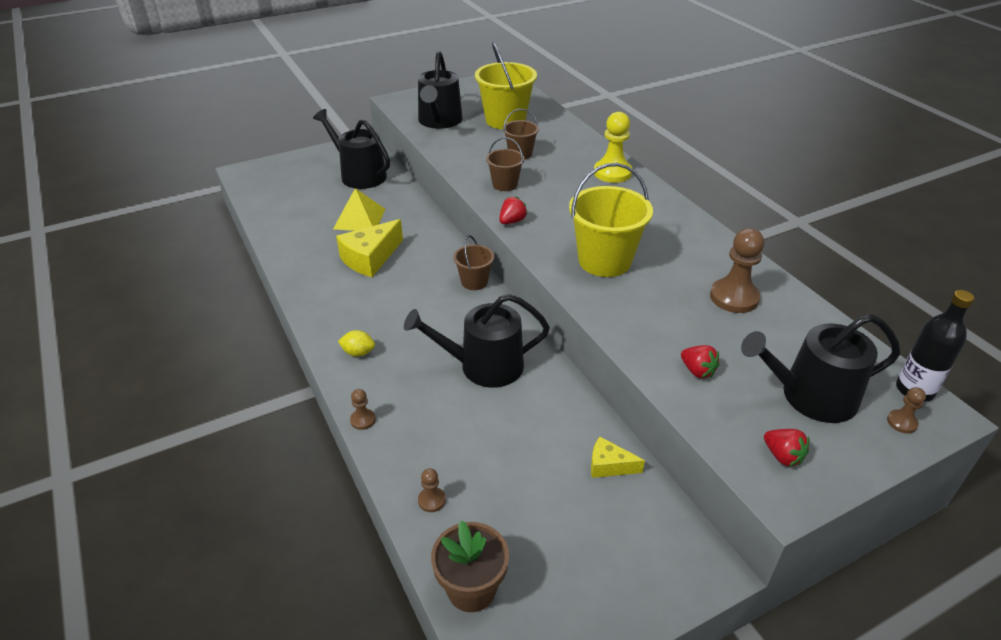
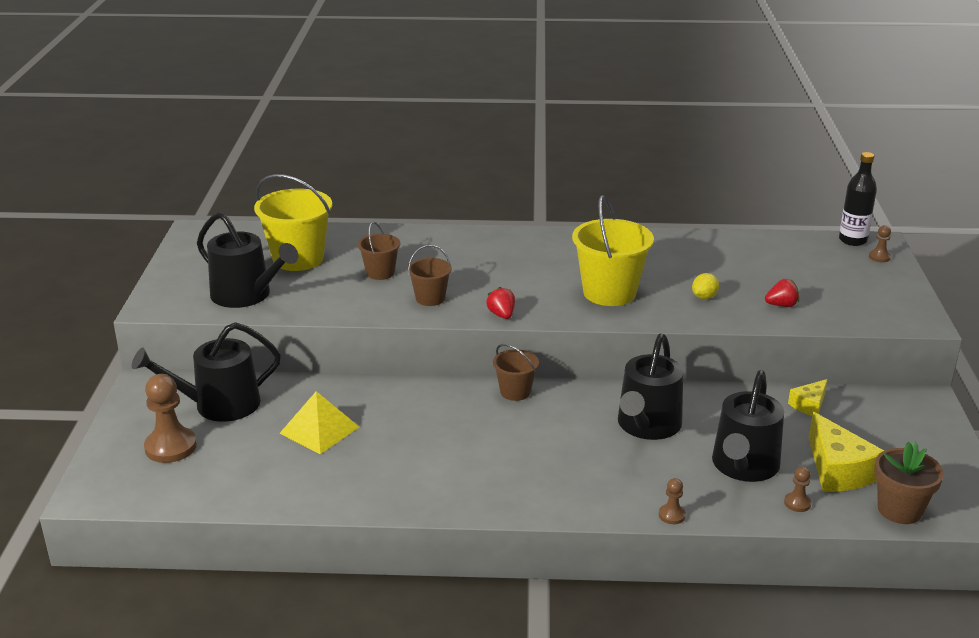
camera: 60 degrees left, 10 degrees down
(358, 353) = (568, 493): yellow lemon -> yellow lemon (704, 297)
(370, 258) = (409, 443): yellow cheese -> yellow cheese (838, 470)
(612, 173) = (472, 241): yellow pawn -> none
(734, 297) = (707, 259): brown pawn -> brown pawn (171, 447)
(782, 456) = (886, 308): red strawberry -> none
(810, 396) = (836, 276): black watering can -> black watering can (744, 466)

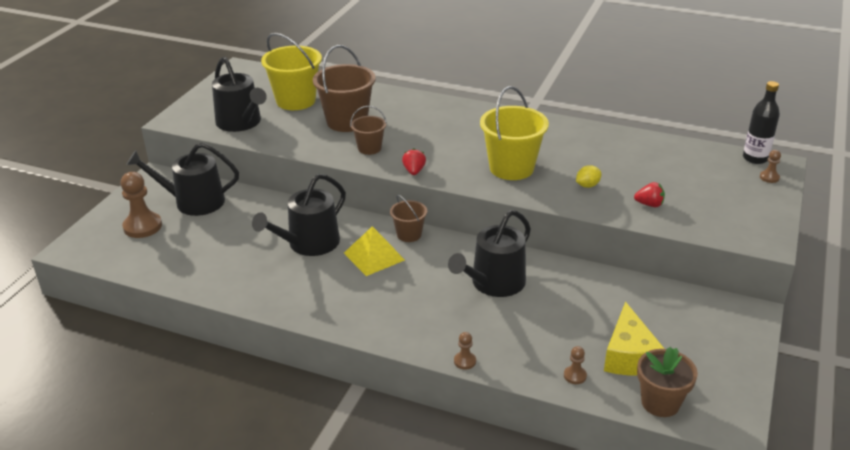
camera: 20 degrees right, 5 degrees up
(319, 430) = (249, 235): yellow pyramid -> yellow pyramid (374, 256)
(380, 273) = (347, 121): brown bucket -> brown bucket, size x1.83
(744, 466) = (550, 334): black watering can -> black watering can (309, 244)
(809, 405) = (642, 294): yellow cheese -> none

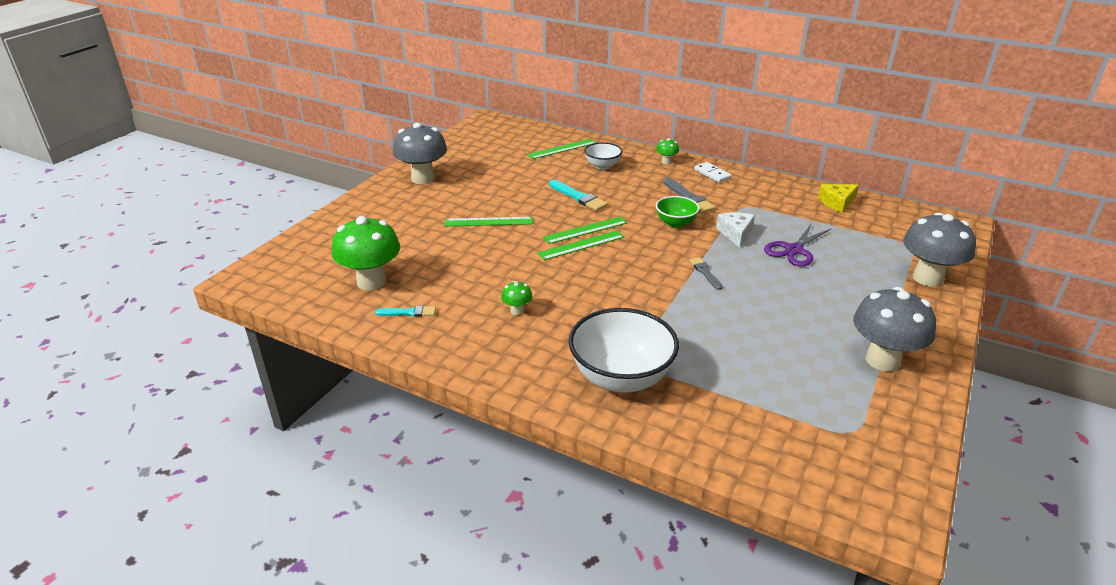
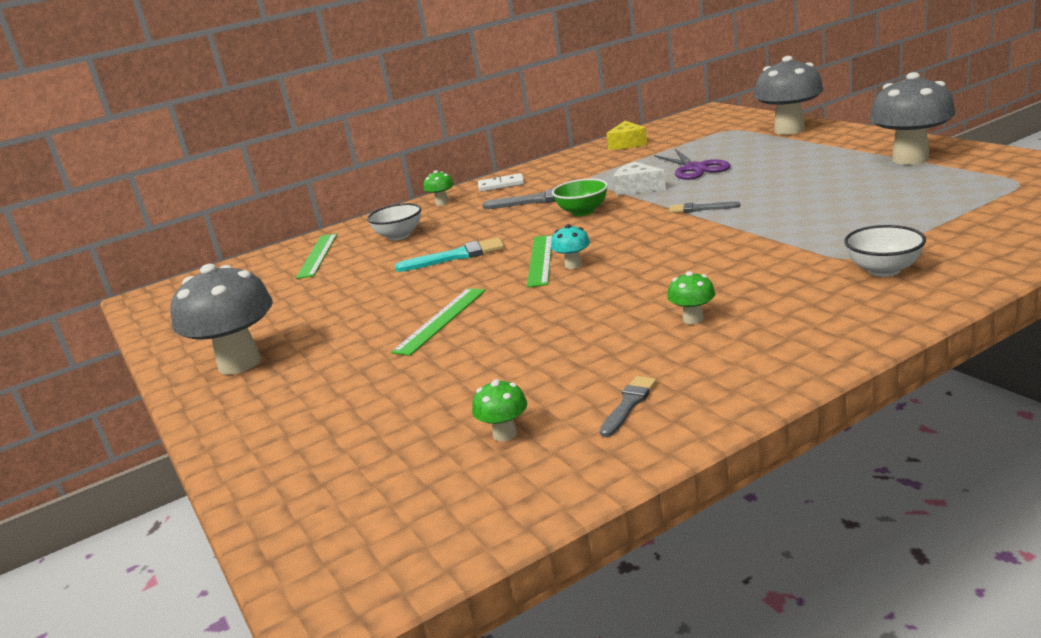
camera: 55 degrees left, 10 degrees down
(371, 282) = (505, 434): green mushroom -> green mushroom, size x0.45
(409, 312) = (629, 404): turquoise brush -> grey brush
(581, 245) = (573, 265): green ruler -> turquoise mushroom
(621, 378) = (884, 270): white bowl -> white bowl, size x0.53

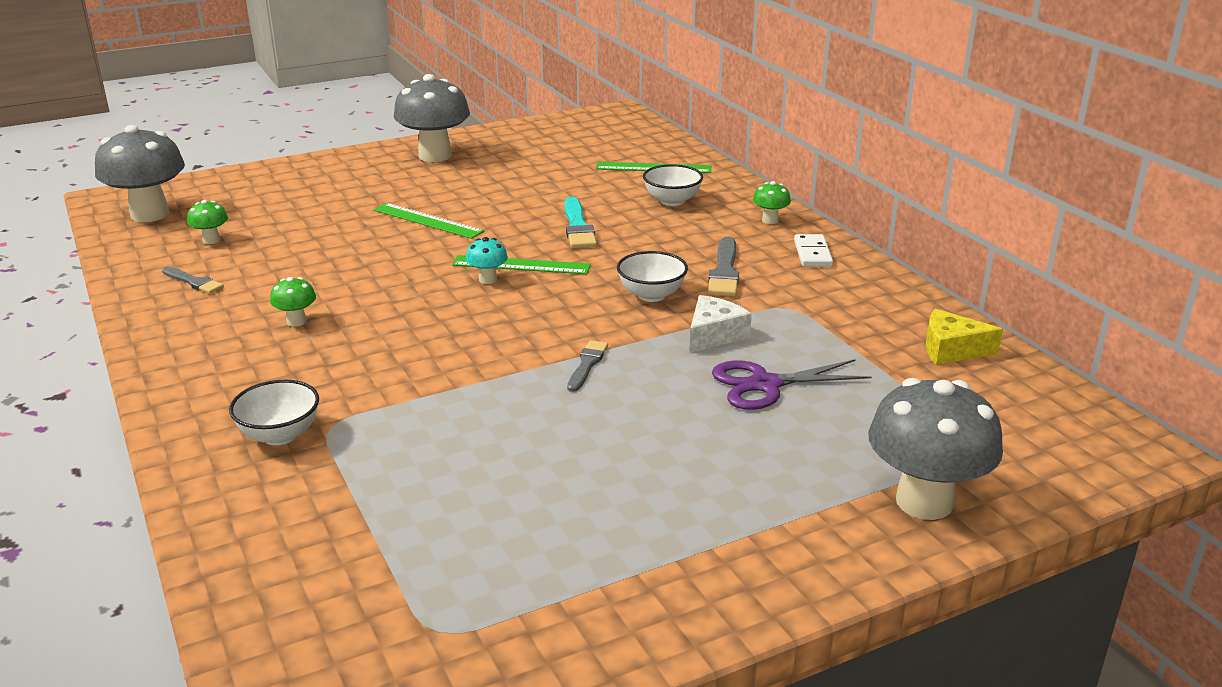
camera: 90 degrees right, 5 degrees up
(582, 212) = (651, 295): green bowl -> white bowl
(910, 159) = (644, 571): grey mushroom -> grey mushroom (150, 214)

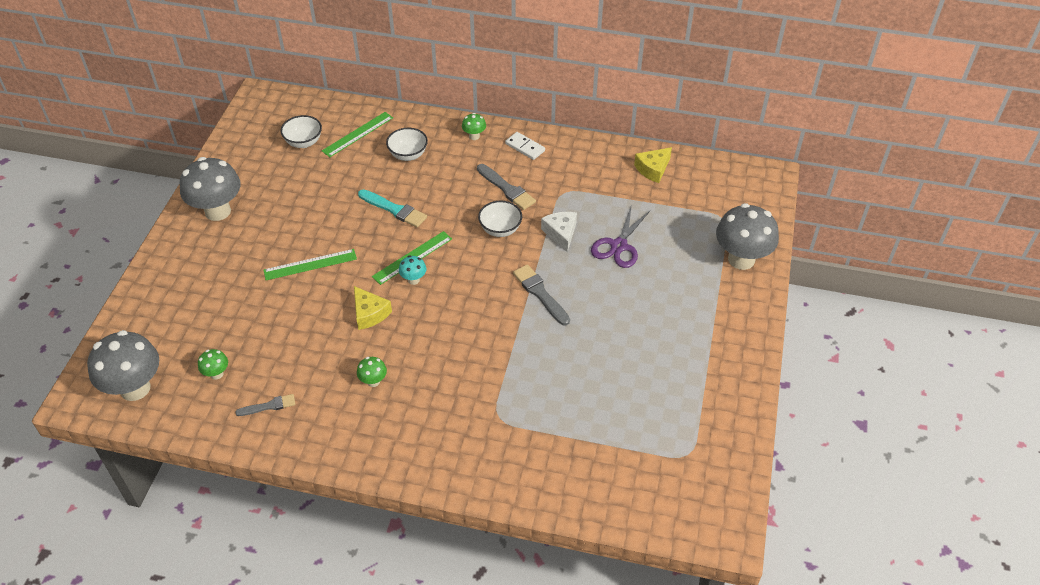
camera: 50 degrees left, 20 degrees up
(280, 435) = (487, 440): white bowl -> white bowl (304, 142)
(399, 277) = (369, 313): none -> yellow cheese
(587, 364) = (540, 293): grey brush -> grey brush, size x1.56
+ + +
__ASSIGNED TASK__. What is needed is an exact copy of all the records, minus any pictures.

__SOLUTION__.
camera: 60 degrees left, 10 degrees down
(358, 353) = (568, 493): yellow lemon -> yellow lemon (704, 297)
(370, 258) = (409, 443): yellow cheese -> yellow cheese (838, 470)
(612, 173) = (472, 241): yellow pawn -> none
(734, 297) = (707, 259): brown pawn -> brown pawn (171, 447)
(782, 456) = (886, 308): red strawberry -> none
(810, 396) = (836, 276): black watering can -> black watering can (744, 466)

camera: 20 degrees right, 5 degrees up
(319, 430) = (249, 235): yellow pyramid -> yellow pyramid (374, 256)
(380, 273) = (347, 121): brown bucket -> brown bucket, size x1.83
(744, 466) = (550, 334): black watering can -> black watering can (309, 244)
(809, 405) = (642, 294): yellow cheese -> none

camera: 55 degrees left, 10 degrees down
(371, 282) = (505, 434): green mushroom -> green mushroom, size x0.45
(409, 312) = (629, 404): turquoise brush -> grey brush
(581, 245) = (573, 265): green ruler -> turquoise mushroom
(621, 378) = (884, 270): white bowl -> white bowl, size x0.53

camera: 90 degrees right, 5 degrees up
(582, 212) = (651, 295): green bowl -> white bowl
(910, 159) = (644, 571): grey mushroom -> grey mushroom (150, 214)

camera: 50 degrees left, 20 degrees up
(280, 435) = (487, 440): white bowl -> white bowl (304, 142)
(399, 277) = (369, 313): none -> yellow cheese
(587, 364) = (540, 293): grey brush -> grey brush, size x1.56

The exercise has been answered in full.